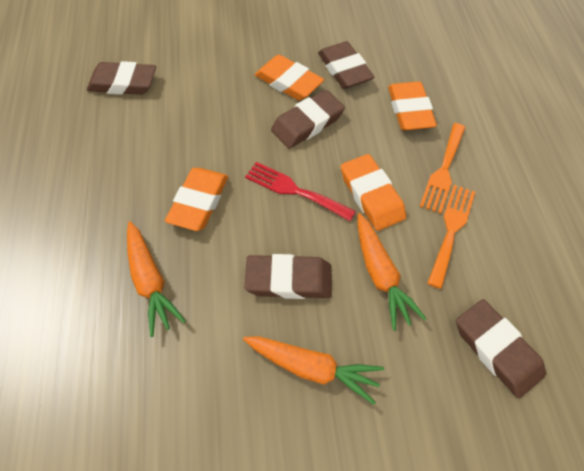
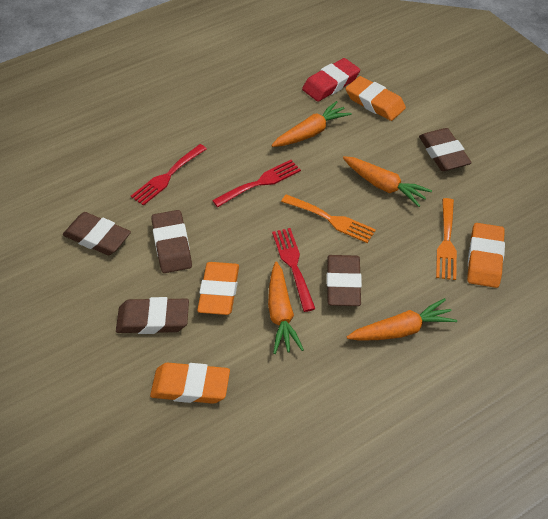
orange carrot: 3 -> 4
red eraser: 0 -> 1
red fork: 1 -> 3

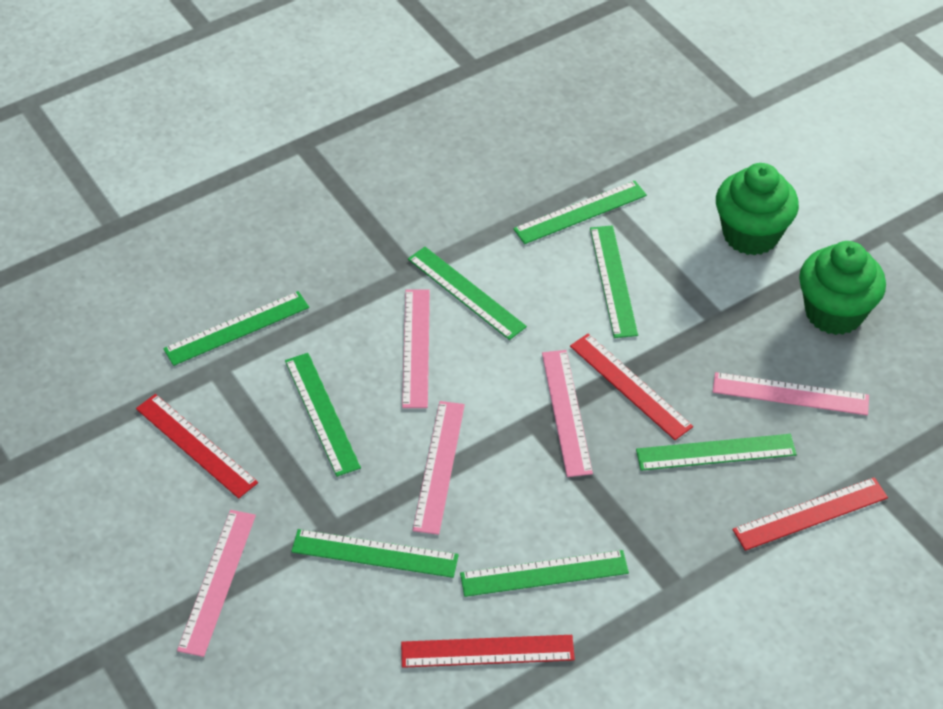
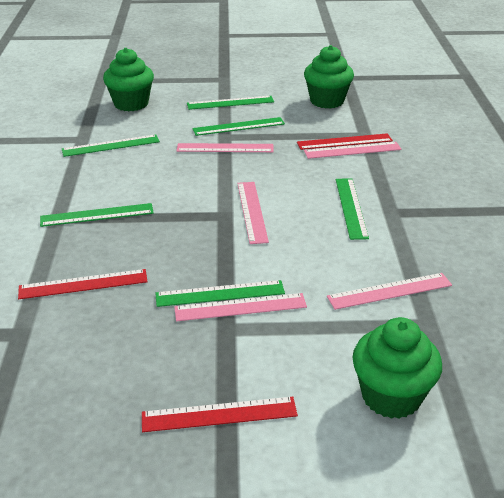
green cupcake: 2 -> 3
green ruler: 8 -> 6
red ruler: 4 -> 3

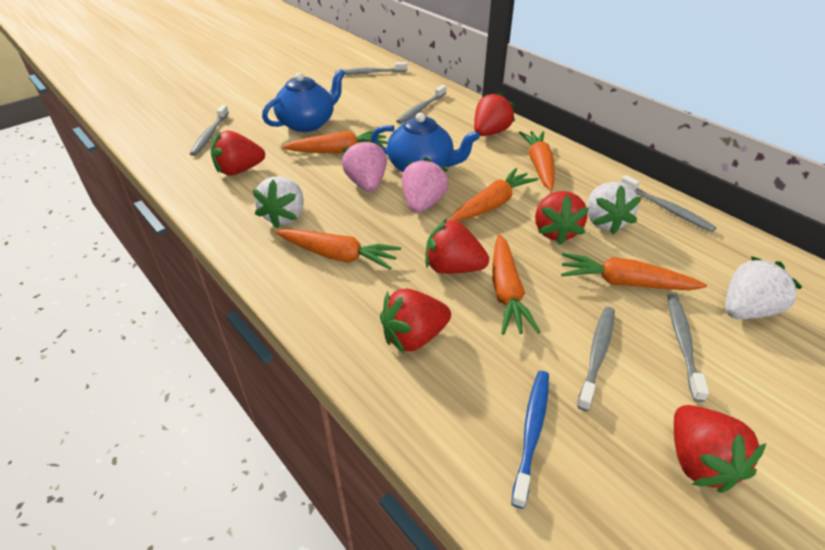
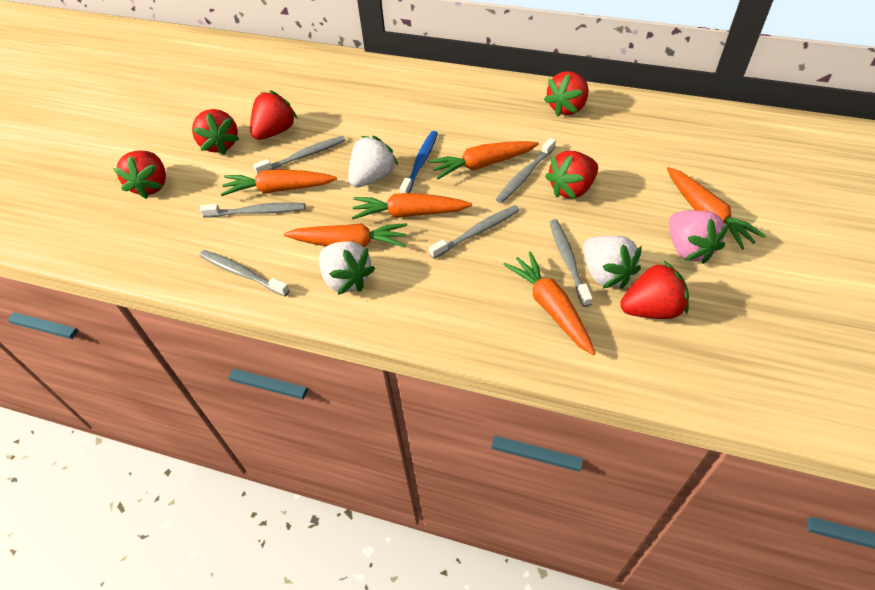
blue teapot: 2 -> 0
pink strawberry: 2 -> 1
.....
Reproduce exactly the lines from the one containing "green ruler: 8 -> 6" through the last line of the records, both included, leaving out every picture.

**REPLY TO THE TASK**:
green ruler: 8 -> 6
red ruler: 4 -> 3

blue teapot: 2 -> 0
pink strawberry: 2 -> 1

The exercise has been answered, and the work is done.